Exercise instructions> Nothing but the lines from the one showing "orange cross: (1074, 125)" through the final line of the data below belongs in the answer, duplicated exactly and without pictures.

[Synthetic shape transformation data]
=== Section Start ===

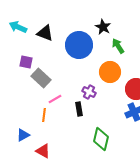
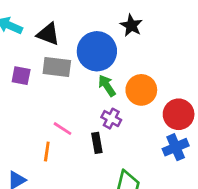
green arrow: (118, 46) -> (107, 86), moved
gray rectangle: (41, 78) -> (57, 67), moved, turned -36
pink line: (55, 99) -> (63, 129), turned 64

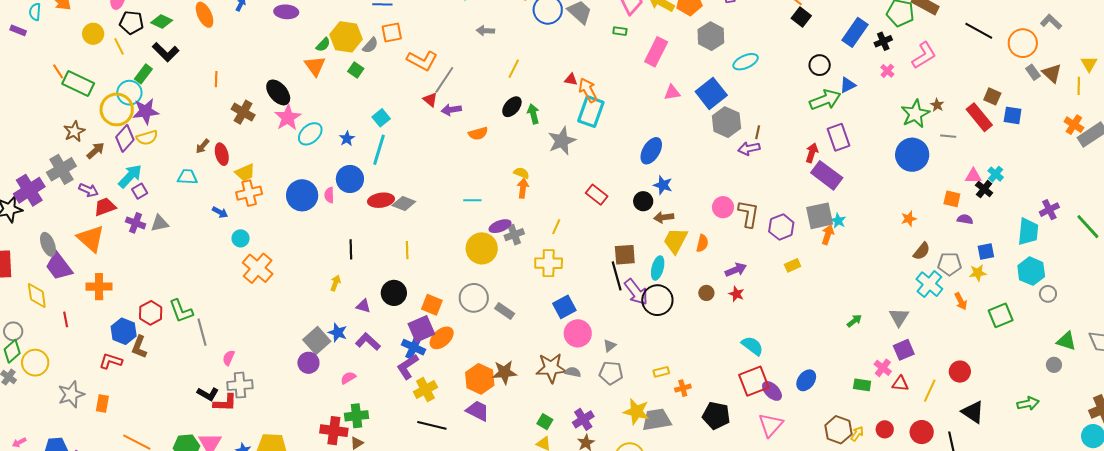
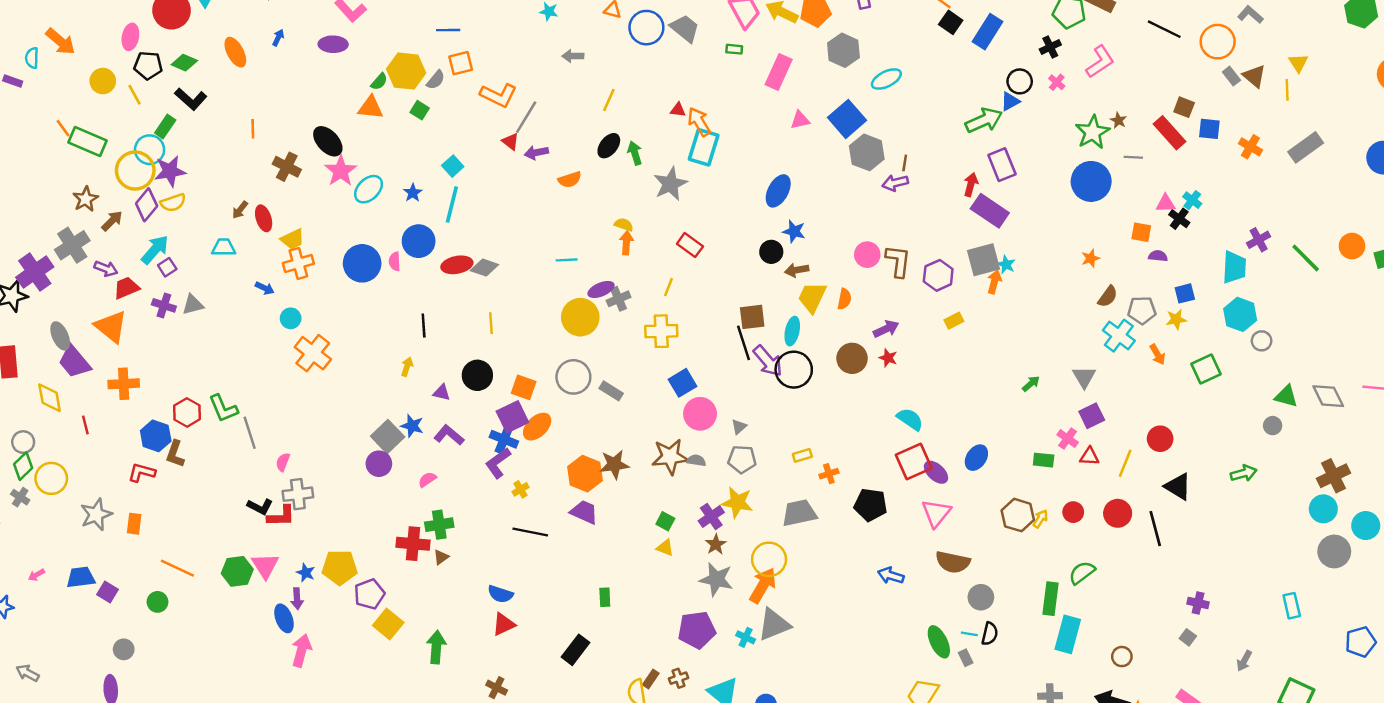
blue rectangle: (855, 32) -> (987, 32), moved
black circle: (820, 65) -> (1020, 81), moved
orange triangle: (315, 66) -> (371, 108), turned -45
orange cross: (1074, 125) -> (1250, 147), moved
red rectangle: (597, 195) -> (690, 245), moved
brown circle: (706, 293) -> (852, 358), size x1.6
yellow cross: (425, 390) -> (520, 489), size x0.6
yellow star: (636, 412) -> (737, 502), moved

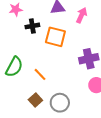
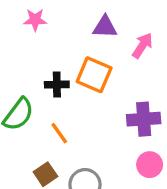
black cross: (32, 26) -> (57, 85), moved

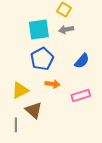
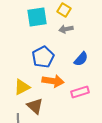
cyan square: (39, 29) -> (37, 17), moved
orange arrow: (53, 84) -> (53, 81), size x1.5

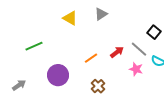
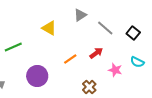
yellow triangle: (70, 18) -> (49, 28), moved
gray line: (139, 49) -> (105, 28), moved
brown cross: (98, 86) -> (89, 87), moved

=== Section End ===

Solution to the problem>
orange cross: (1074, 125) -> (1250, 147), moved
red rectangle: (597, 195) -> (690, 245), moved
brown circle: (706, 293) -> (852, 358), size x1.6
yellow cross: (425, 390) -> (520, 489), size x0.6
yellow star: (636, 412) -> (737, 502), moved

black cross: (32, 26) -> (57, 85), moved

cyan square: (39, 29) -> (37, 17), moved
orange arrow: (53, 84) -> (53, 81), size x1.5

yellow triangle: (70, 18) -> (49, 28), moved
gray line: (139, 49) -> (105, 28), moved
brown cross: (98, 86) -> (89, 87), moved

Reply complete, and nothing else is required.